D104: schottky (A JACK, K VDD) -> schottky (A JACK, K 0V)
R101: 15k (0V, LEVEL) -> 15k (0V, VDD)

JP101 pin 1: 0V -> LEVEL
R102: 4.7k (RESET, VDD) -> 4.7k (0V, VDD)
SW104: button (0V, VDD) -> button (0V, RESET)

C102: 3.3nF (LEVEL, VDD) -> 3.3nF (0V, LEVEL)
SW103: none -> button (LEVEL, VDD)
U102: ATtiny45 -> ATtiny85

##############################

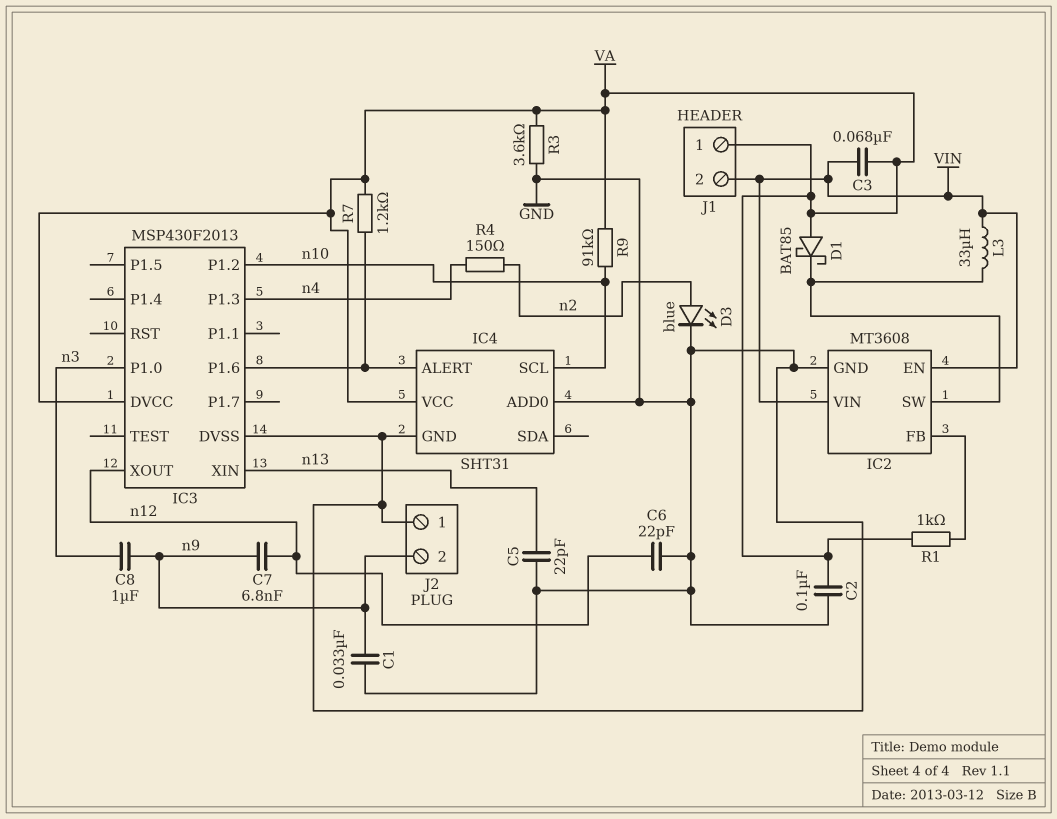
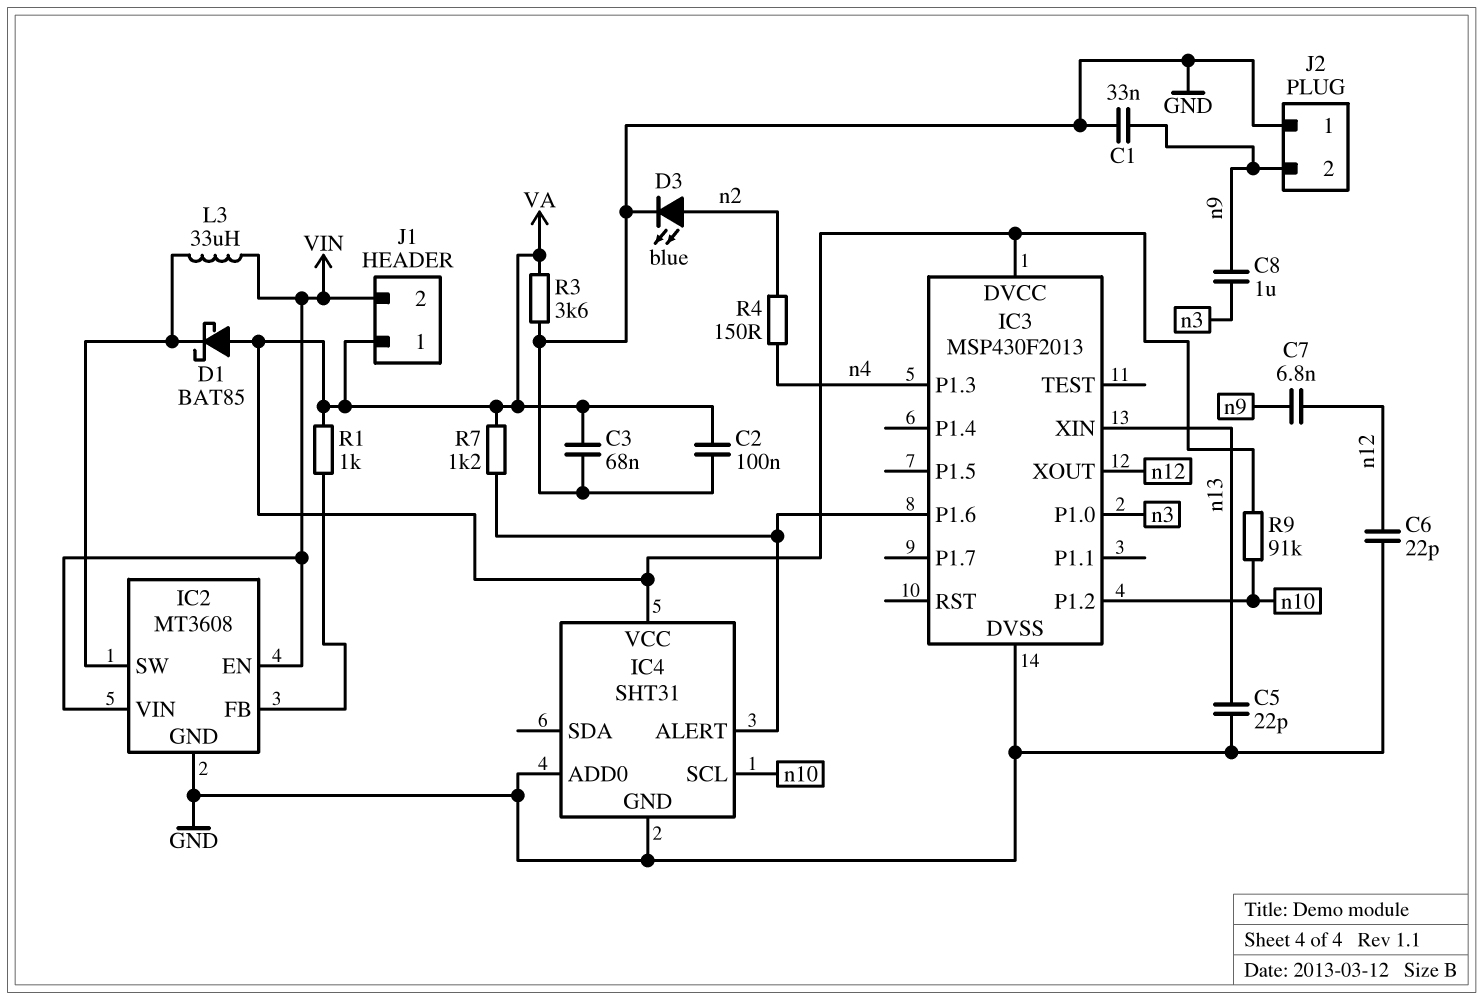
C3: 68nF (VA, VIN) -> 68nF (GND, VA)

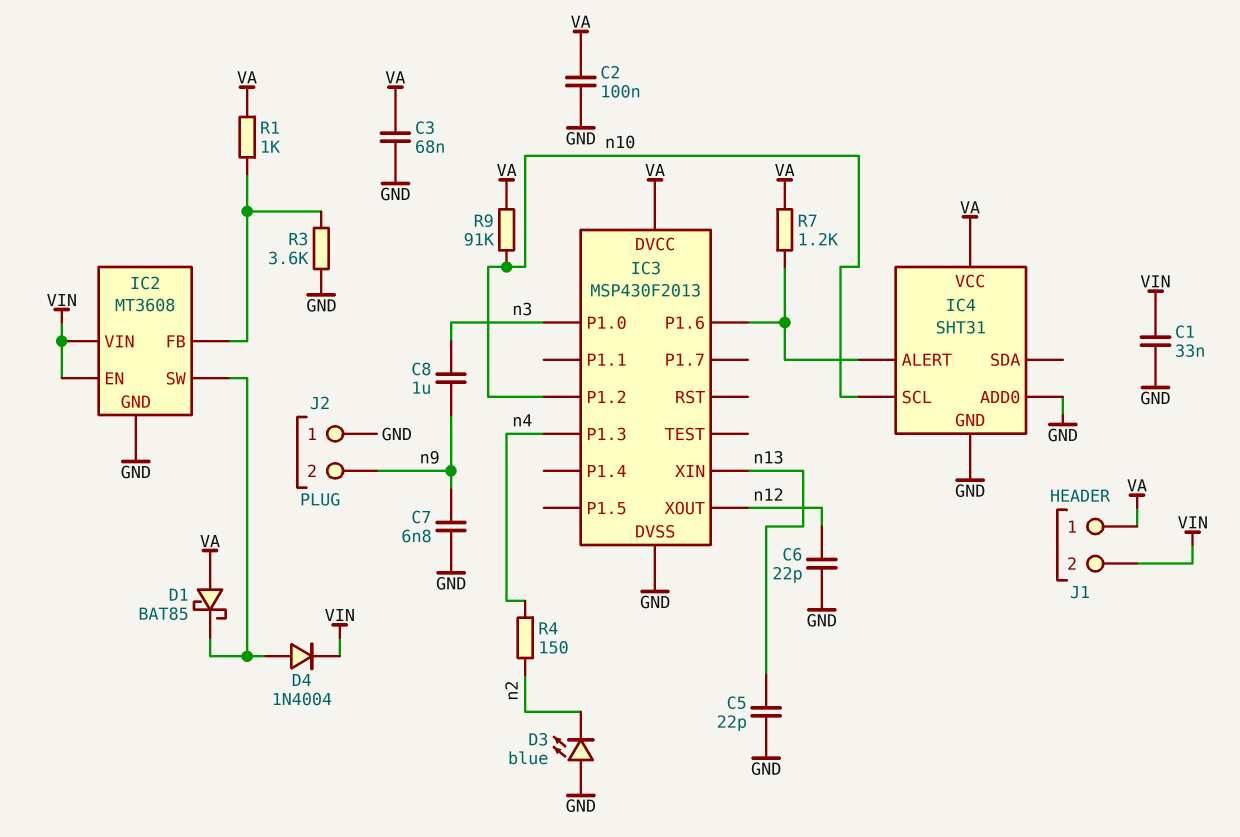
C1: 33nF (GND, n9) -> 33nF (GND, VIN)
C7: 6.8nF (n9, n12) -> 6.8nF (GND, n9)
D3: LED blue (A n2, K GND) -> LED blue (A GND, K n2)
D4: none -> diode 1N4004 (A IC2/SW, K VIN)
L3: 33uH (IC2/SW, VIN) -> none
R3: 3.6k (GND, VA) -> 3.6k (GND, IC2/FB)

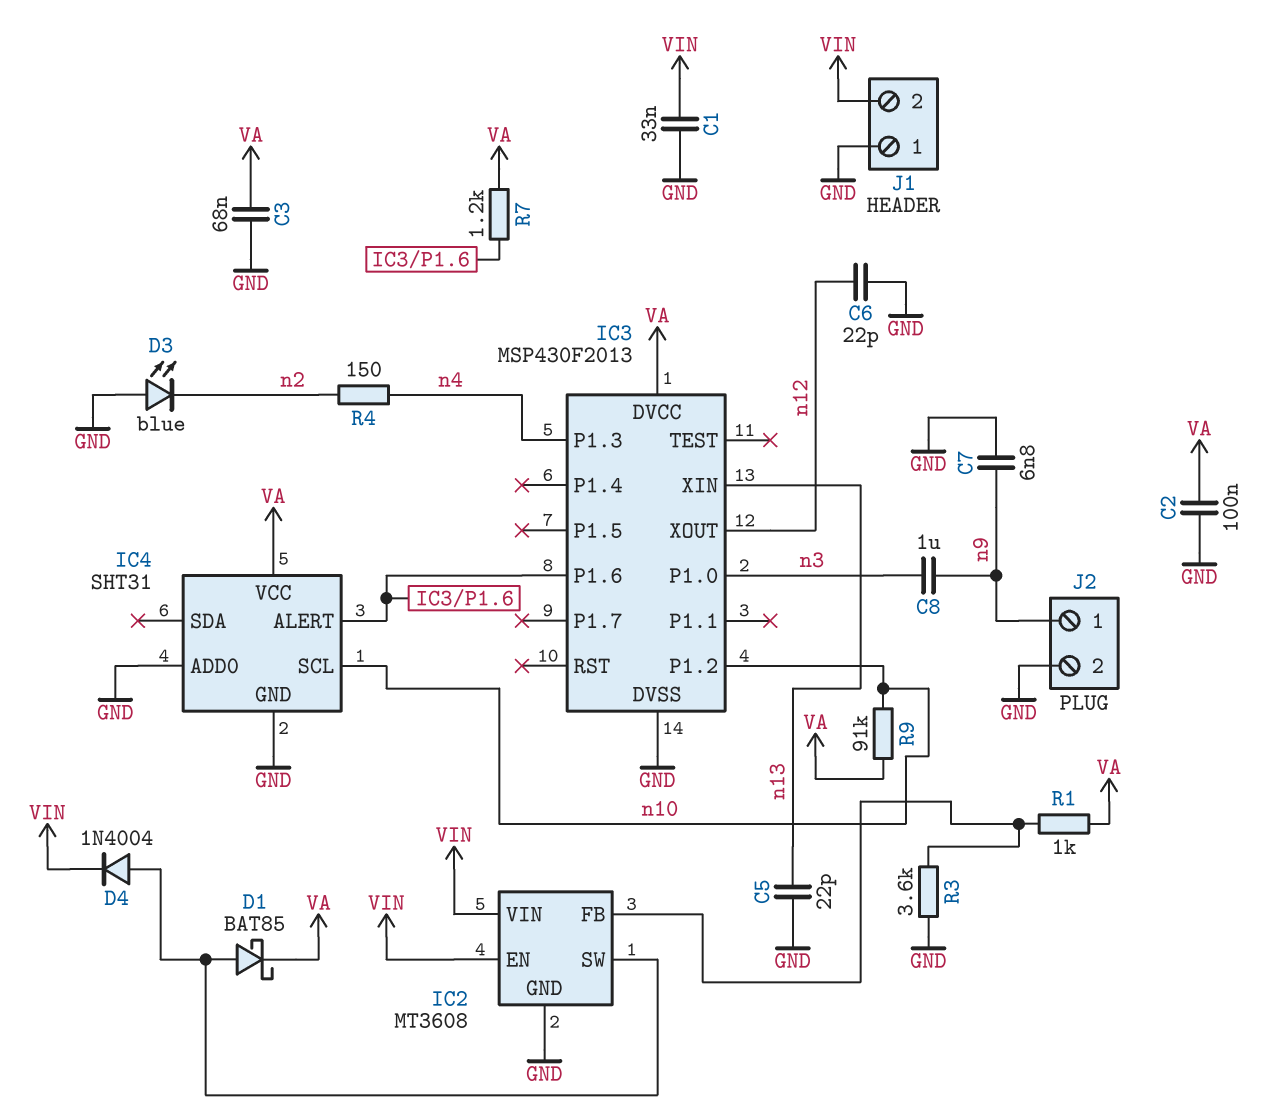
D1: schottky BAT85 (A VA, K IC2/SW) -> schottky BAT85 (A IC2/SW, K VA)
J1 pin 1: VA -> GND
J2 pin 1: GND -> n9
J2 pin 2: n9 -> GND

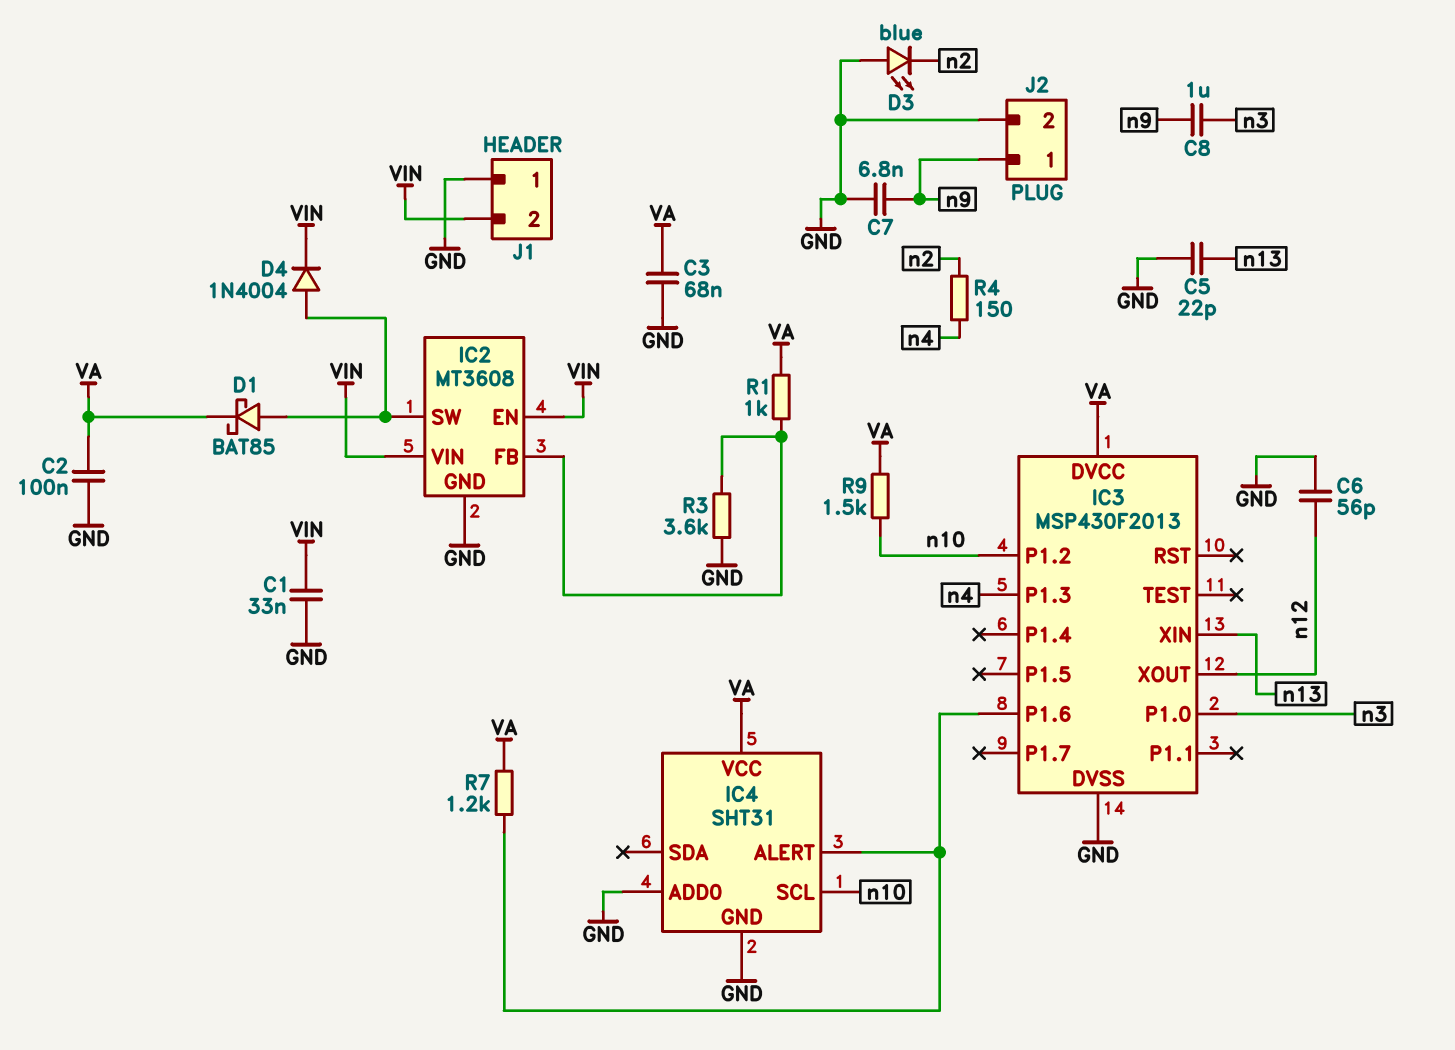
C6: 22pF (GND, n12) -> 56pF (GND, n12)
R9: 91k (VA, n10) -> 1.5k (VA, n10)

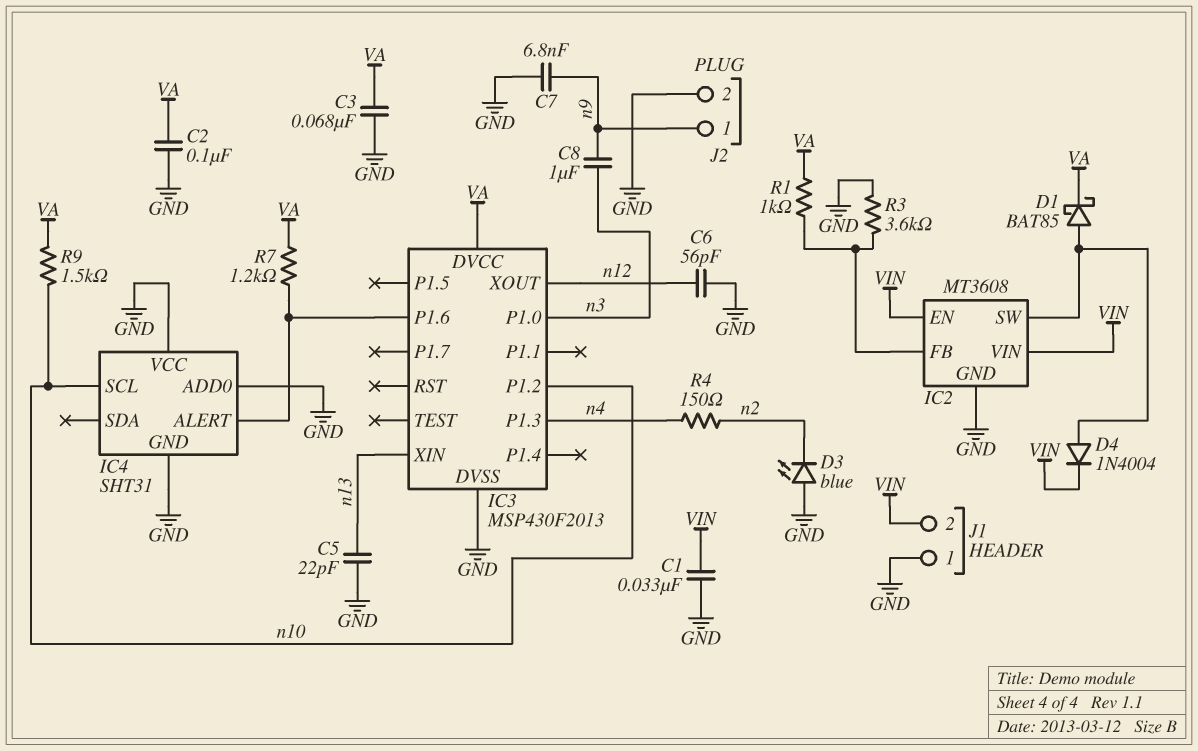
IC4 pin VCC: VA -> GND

##############################

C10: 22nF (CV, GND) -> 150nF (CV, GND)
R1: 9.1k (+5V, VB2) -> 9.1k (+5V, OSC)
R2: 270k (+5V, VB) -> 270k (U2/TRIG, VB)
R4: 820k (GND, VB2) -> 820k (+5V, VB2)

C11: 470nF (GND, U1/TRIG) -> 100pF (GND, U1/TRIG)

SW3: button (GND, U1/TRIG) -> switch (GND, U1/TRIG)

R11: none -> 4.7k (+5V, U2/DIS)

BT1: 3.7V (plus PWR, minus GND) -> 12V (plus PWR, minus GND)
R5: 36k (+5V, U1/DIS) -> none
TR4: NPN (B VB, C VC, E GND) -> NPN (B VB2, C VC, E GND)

##############################

* **WHAT IS BEING ASKED**: Above are the records. Copy the lines beginning at the one that has "R5: 36k (+5V, U1/DIS) -> none" and ending with the one that has "TR4: NPN (B", unchanged.

* **YOUR RESPONSE**:
R5: 36k (+5V, U1/DIS) -> none
TR4: NPN (B VB, C VC, E GND) -> NPN (B VB2, C VC, E GND)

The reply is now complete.